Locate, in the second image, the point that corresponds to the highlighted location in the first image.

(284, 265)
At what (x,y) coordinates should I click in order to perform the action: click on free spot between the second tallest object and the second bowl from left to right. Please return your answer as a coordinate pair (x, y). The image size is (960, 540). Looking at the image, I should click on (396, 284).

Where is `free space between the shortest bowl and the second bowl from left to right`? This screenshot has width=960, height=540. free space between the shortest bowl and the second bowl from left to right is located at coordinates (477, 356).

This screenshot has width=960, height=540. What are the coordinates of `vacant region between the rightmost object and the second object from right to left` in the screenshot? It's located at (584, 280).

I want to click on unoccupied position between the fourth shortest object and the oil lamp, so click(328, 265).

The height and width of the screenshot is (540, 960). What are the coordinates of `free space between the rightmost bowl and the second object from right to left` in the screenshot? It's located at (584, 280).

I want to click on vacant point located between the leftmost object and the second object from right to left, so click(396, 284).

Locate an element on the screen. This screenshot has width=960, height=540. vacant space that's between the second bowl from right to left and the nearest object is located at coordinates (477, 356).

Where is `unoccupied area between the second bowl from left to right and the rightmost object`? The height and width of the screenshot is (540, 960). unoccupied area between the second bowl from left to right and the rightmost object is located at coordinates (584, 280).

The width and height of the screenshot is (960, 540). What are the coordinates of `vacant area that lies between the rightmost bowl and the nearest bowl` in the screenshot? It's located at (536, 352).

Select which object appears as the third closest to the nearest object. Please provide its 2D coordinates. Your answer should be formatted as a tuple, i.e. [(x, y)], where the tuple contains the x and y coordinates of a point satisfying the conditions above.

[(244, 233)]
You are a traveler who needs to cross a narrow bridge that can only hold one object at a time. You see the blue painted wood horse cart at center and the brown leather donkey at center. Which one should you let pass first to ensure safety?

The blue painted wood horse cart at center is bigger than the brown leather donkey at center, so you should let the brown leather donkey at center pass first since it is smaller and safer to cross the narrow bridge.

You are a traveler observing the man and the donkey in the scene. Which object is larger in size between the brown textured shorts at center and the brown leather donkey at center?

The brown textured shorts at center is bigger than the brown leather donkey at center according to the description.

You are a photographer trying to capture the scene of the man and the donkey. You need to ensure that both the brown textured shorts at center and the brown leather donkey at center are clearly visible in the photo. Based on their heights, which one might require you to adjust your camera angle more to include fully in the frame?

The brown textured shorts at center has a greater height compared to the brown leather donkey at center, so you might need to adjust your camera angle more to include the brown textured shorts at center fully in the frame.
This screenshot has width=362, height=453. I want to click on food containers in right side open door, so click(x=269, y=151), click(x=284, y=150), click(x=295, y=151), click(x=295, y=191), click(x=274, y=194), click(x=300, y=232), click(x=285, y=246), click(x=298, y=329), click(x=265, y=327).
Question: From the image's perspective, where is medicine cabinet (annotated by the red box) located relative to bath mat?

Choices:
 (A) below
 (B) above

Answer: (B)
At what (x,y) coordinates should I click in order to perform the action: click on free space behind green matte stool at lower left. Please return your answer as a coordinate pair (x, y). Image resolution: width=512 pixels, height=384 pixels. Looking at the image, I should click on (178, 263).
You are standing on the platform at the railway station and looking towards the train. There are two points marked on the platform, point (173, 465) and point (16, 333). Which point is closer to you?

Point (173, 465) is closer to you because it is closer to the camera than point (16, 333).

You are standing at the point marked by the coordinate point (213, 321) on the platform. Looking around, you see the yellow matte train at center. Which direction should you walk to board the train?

DIRECTIONS FOR THIS TASK = Copy all of the material above word for word, keeping every line in the same order.

CORRECT ANSWER =
Locate, in the second image, the point that corresponds to the highlighted location in the first image.

(284, 265)
At what (x,y) coordinates should I click in order to perform the action: click on free spot between the second tallest object and the second bowl from left to right. Please return your answer as a coordinate pair (x, y). The image size is (960, 540). Looking at the image, I should click on (396, 284).

Where is `free space between the shortest bowl and the second bowl from left to right`? This screenshot has width=960, height=540. free space between the shortest bowl and the second bowl from left to right is located at coordinates (477, 356).

This screenshot has width=960, height=540. What are the coordinates of `vacant region between the rightmost object and the second object from right to left` in the screenshot? It's located at (584, 280).

I want to click on unoccupied position between the fourth shortest object and the oil lamp, so click(328, 265).

The height and width of the screenshot is (540, 960). What are the coordinates of `free space between the rightmost bowl and the second object from right to left` in the screenshot? It's located at (584, 280).

I want to click on vacant point located between the leftmost object and the second object from right to left, so click(396, 284).

Locate an element on the screen. This screenshot has width=960, height=540. vacant space that's between the second bowl from right to left and the nearest object is located at coordinates (477, 356).

Where is `unoccupied area between the second bowl from left to right and the rightmost object`? The height and width of the screenshot is (540, 960). unoccupied area between the second bowl from left to right and the rightmost object is located at coordinates (584, 280).

The width and height of the screenshot is (960, 540). What are the coordinates of `vacant area that lies between the rightmost bowl and the nearest bowl` in the screenshot? It's located at (536, 352).

Select which object appears as the third closest to the nearest object. Please provide its 2D coordinates. Your answer should be formatted as a tuple, i.e. [(x, y)], where the tuple contains the x and y coordinates of a point satisfying the conditions above.

[(244, 233)]
You are a traveler who needs to cross a narrow bridge that can only hold one object at a time. You see the blue painted wood horse cart at center and the brown leather donkey at center. Which one should you let pass first to ensure safety?

The blue painted wood horse cart at center is bigger than the brown leather donkey at center, so you should let the brown leather donkey at center pass first since it is smaller and safer to cross the narrow bridge.

You are a traveler observing the man and the donkey in the scene. Which object is larger in size between the brown textured shorts at center and the brown leather donkey at center?

The brown textured shorts at center is bigger than the brown leather donkey at center according to the description.

You are a photographer trying to capture the scene of the man and the donkey. You need to ensure that both the brown textured shorts at center and the brown leather donkey at center are clearly visible in the photo. Based on their heights, which one might require you to adjust your camera angle more to include fully in the frame?

The brown textured shorts at center has a greater height compared to the brown leather donkey at center, so you might need to adjust your camera angle more to include the brown textured shorts at center fully in the frame.
This screenshot has width=362, height=453. I want to click on food containers in right side open door, so click(x=269, y=151), click(x=284, y=150), click(x=295, y=151), click(x=295, y=191), click(x=274, y=194), click(x=300, y=232), click(x=285, y=246), click(x=298, y=329), click(x=265, y=327).
Question: From the image's perspective, where is medicine cabinet (annotated by the red box) located relative to bath mat?

Choices:
 (A) below
 (B) above

Answer: (B)
At what (x,y) coordinates should I click in order to perform the action: click on free space behind green matte stool at lower left. Please return your answer as a coordinate pair (x, y). Image resolution: width=512 pixels, height=384 pixels. Looking at the image, I should click on (178, 263).
You are standing on the platform at the railway station and looking towards the train. There are two points marked on the platform, point (173, 465) and point (16, 333). Which point is closer to you?

Point (173, 465) is closer to you because it is closer to the camera than point (16, 333).

You are standing at the point marked by the coordinate point (213, 321) on the platform. Looking around, you see the yellow matte train at center. Which direction should you walk to board the train?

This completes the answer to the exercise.